◆ ACTIVITY:
Find out how many lines in the records have the string "fork" in them, and state only that number.

[Coordinate-based object records]
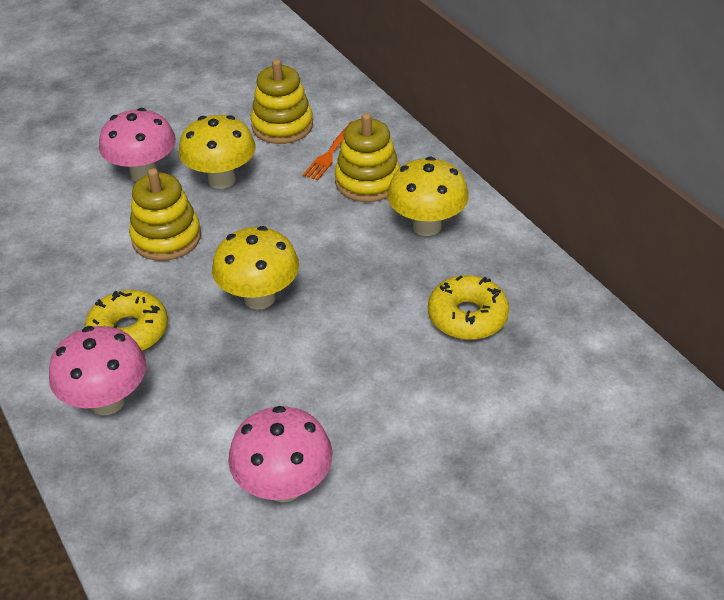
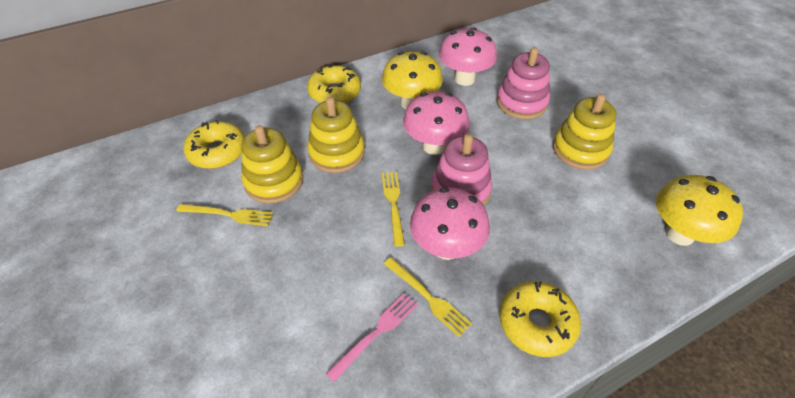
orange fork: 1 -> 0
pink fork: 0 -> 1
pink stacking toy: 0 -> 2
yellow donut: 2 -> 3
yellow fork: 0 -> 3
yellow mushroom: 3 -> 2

◆ SOLUTION FOR THIS EXERCISE:
3